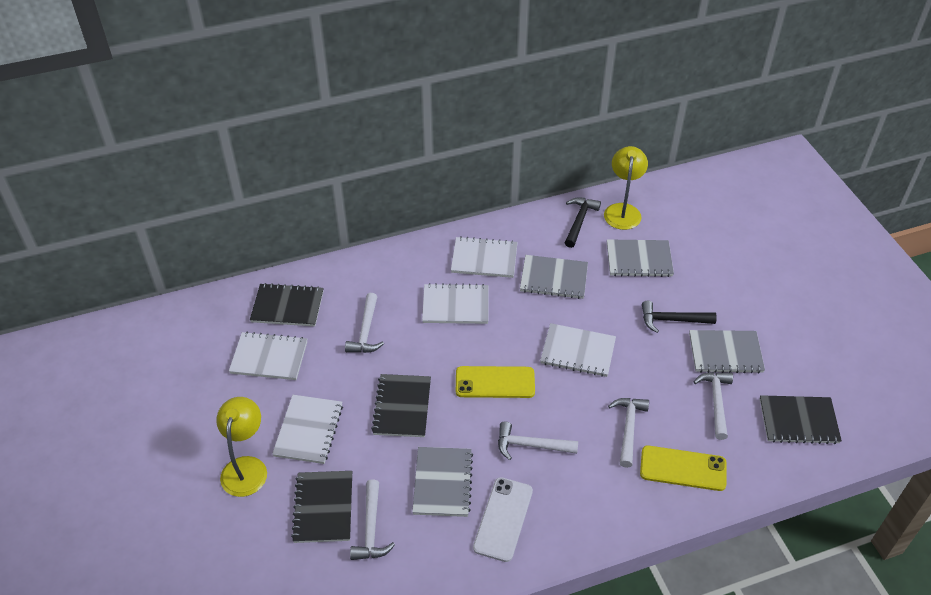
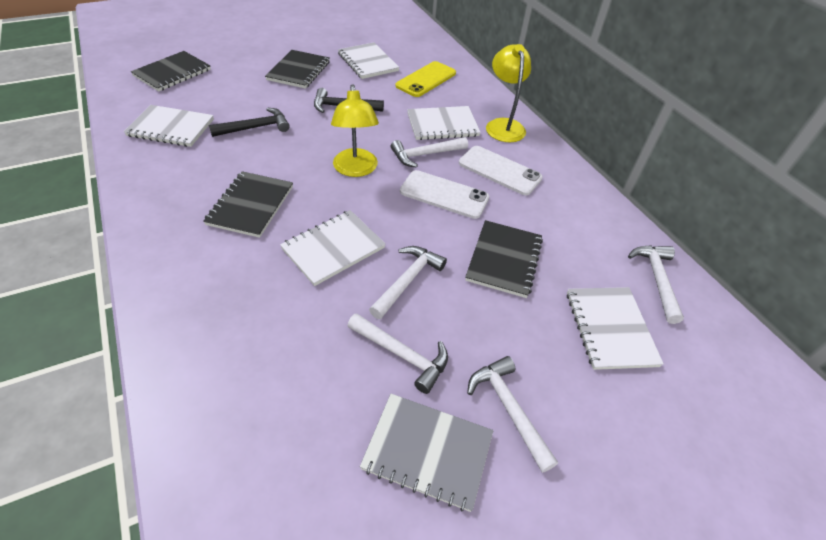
grey notebook: 4 -> 1
white phone: 1 -> 2
yellow phone: 2 -> 1

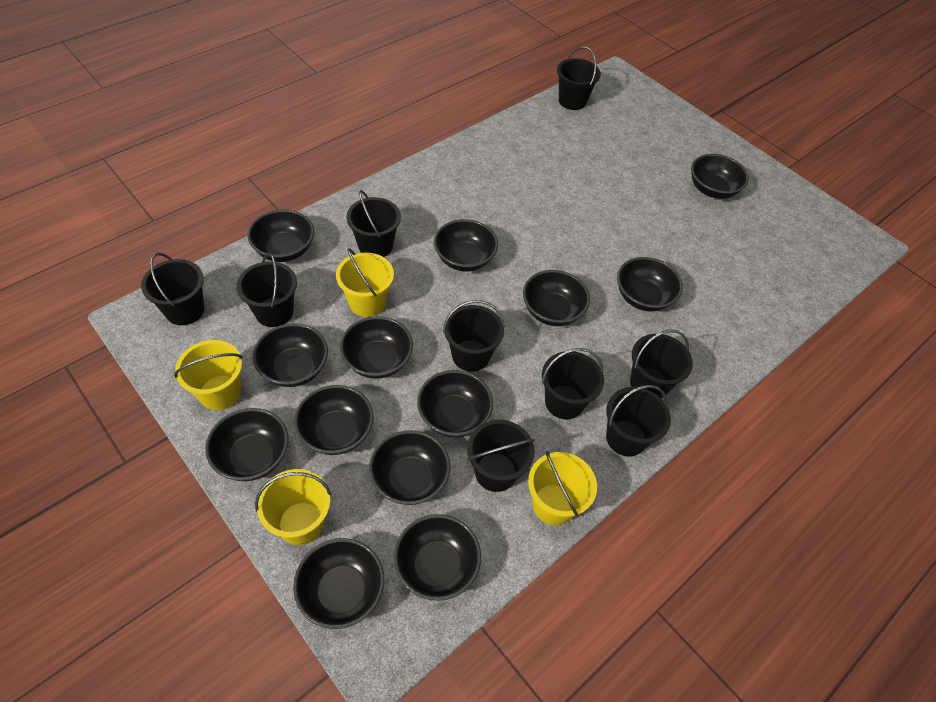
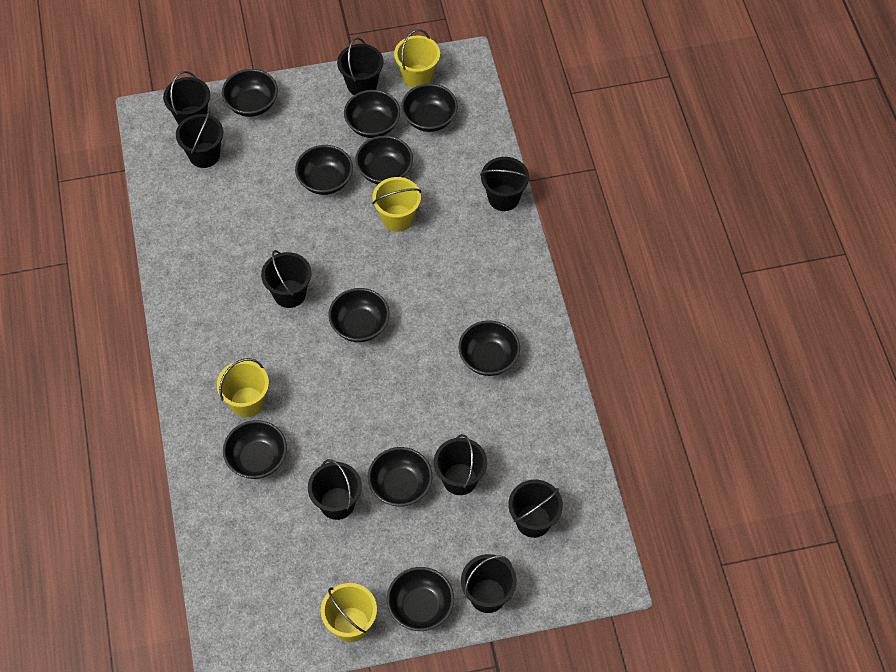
black bowl: 13 -> 10

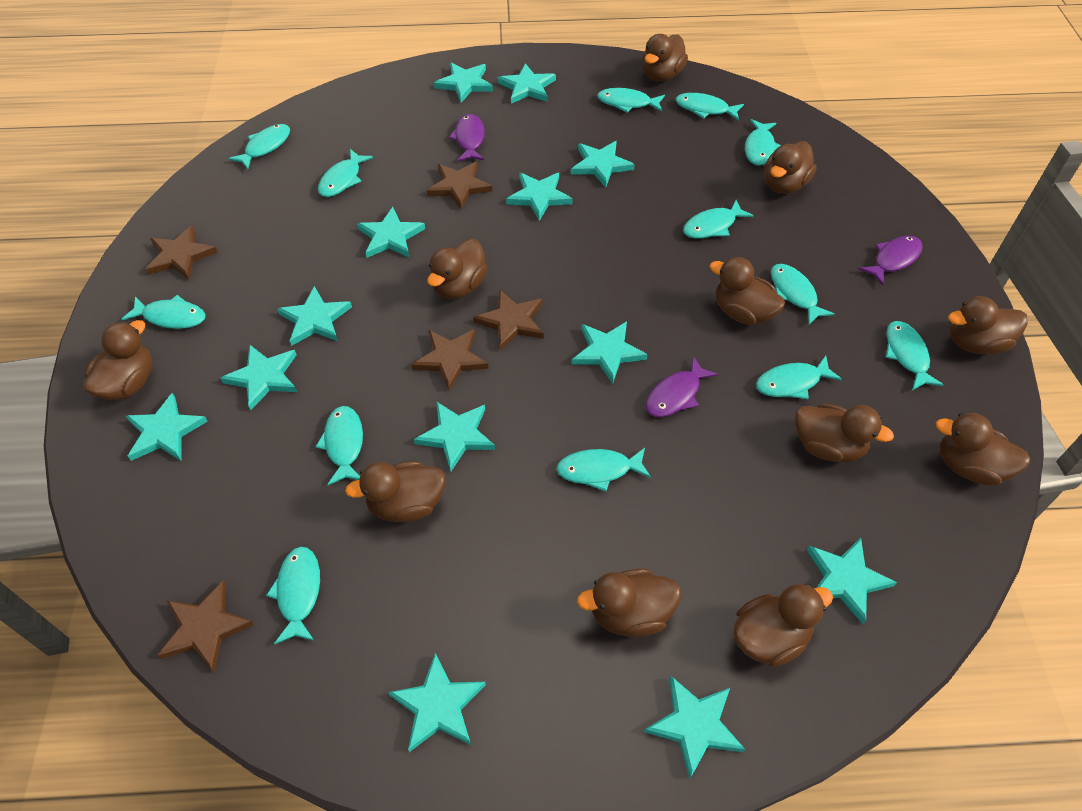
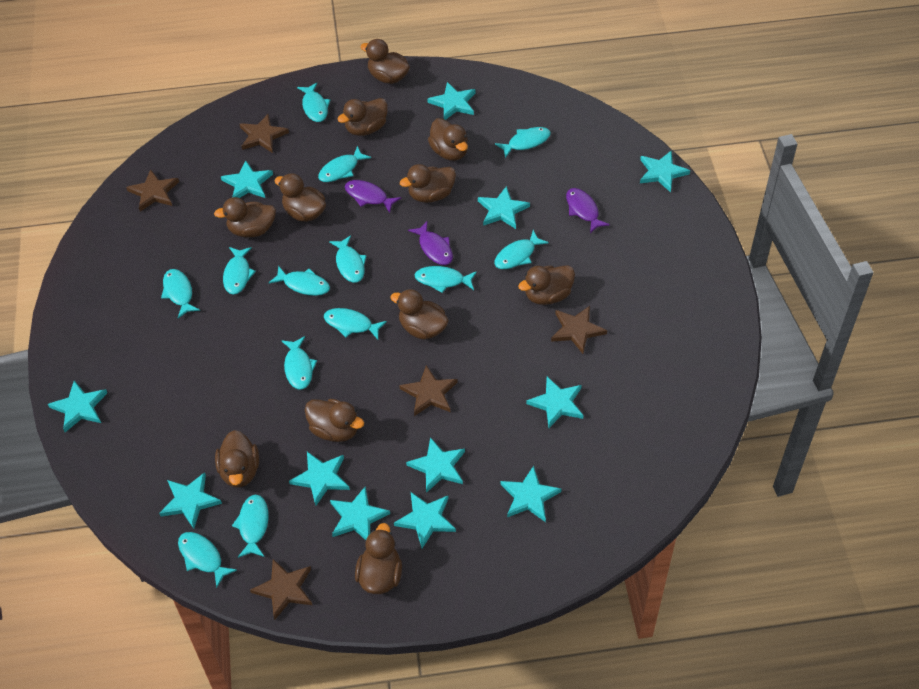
turquoise star: 13 -> 12

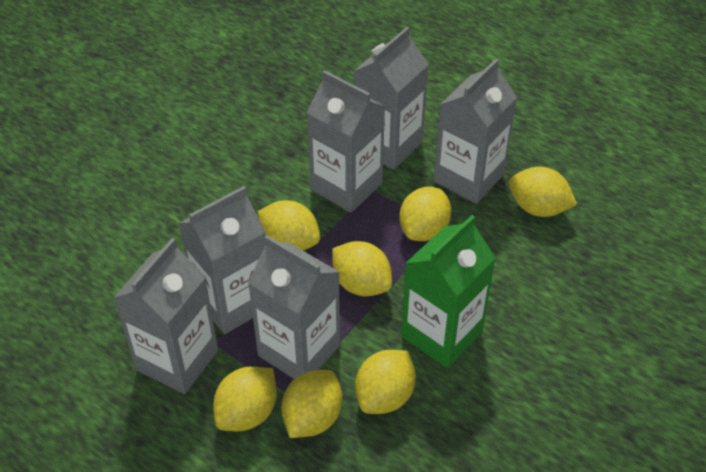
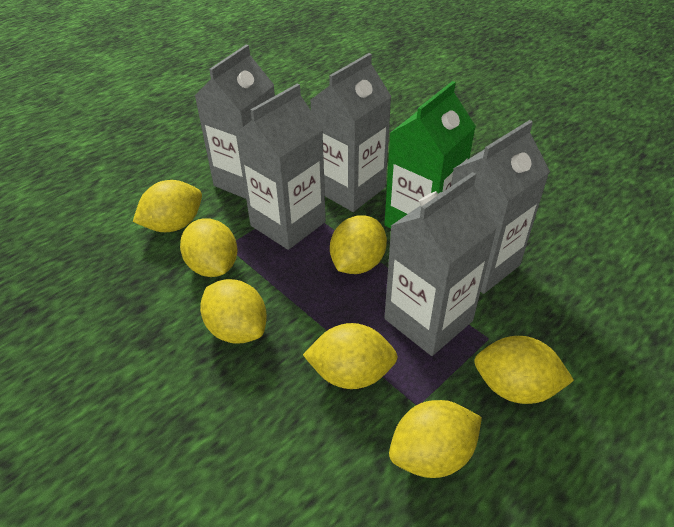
grey carton: 6 -> 5

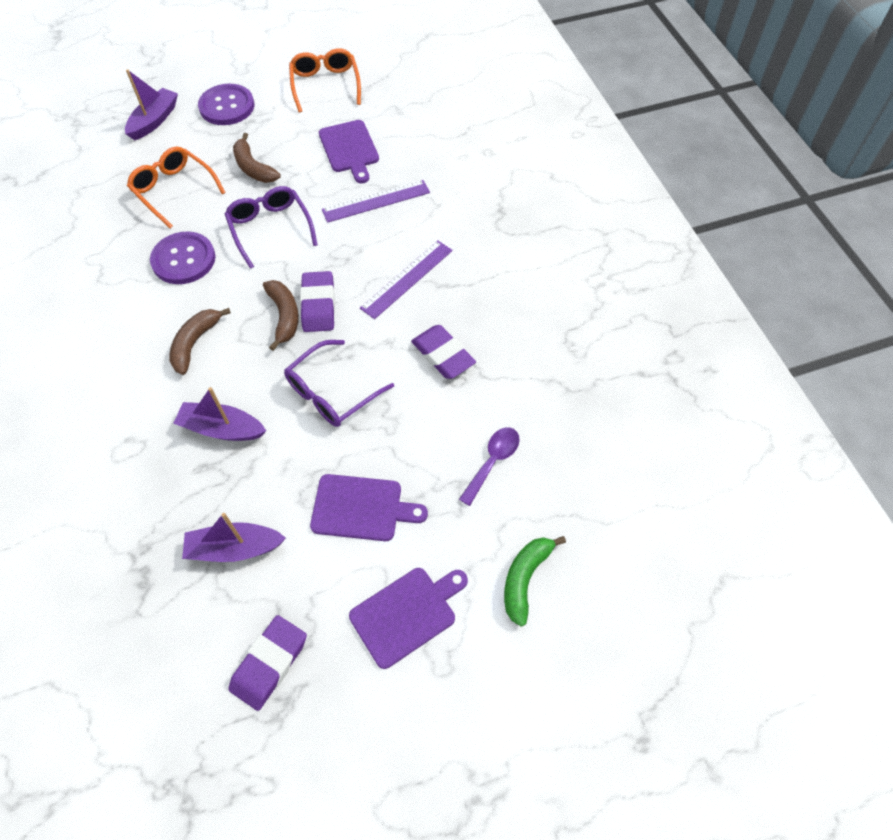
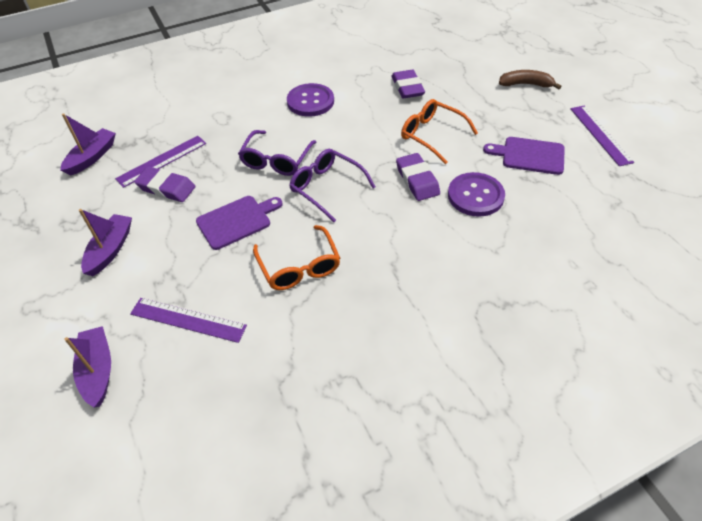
brown banana: 3 -> 1
green banana: 1 -> 0
purple cutting board: 3 -> 2
purple ruler: 2 -> 3
purple spoon: 1 -> 0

________________

→ **Task to carry out**:
All of the lines above should be printed exactly, minus the pictures.

→ **Response below**:
grey notebook: 4 -> 1
white phone: 1 -> 2
yellow phone: 2 -> 1

black bowl: 13 -> 10

turquoise star: 13 -> 12

grey carton: 6 -> 5

brown banana: 3 -> 1
green banana: 1 -> 0
purple cutting board: 3 -> 2
purple ruler: 2 -> 3
purple spoon: 1 -> 0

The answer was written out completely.